*WHAT YOU NEED TO DO*
Tally the lines of the listing below in which the string "from" occurs, and give the tally alone.

*COLLECTED DATA*
::::::

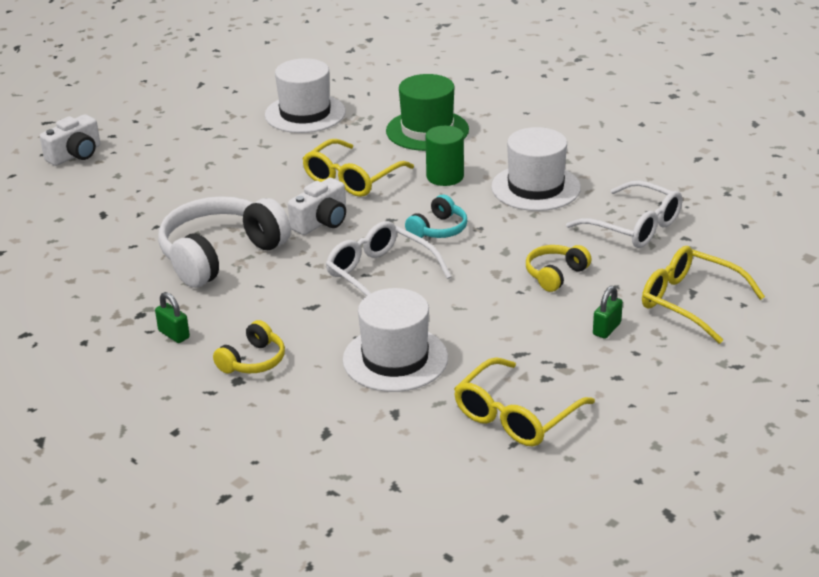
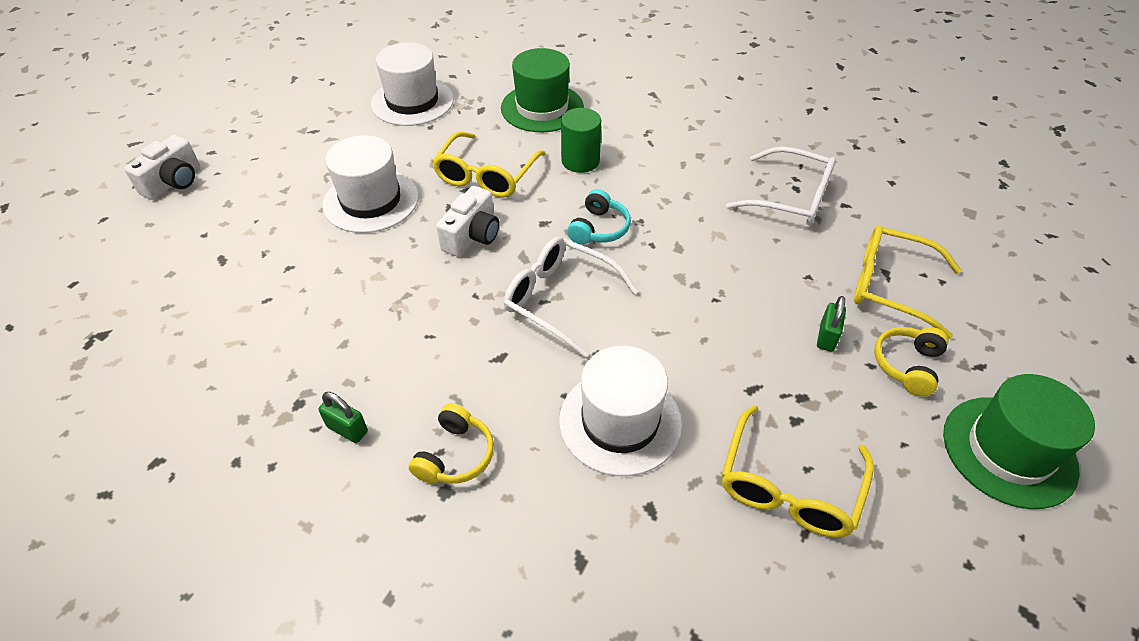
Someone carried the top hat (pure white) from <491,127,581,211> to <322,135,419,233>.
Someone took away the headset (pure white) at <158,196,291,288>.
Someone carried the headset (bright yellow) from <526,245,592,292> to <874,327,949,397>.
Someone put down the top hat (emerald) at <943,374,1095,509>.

::::::

*RESPONSE TO THE EXERCISE*
2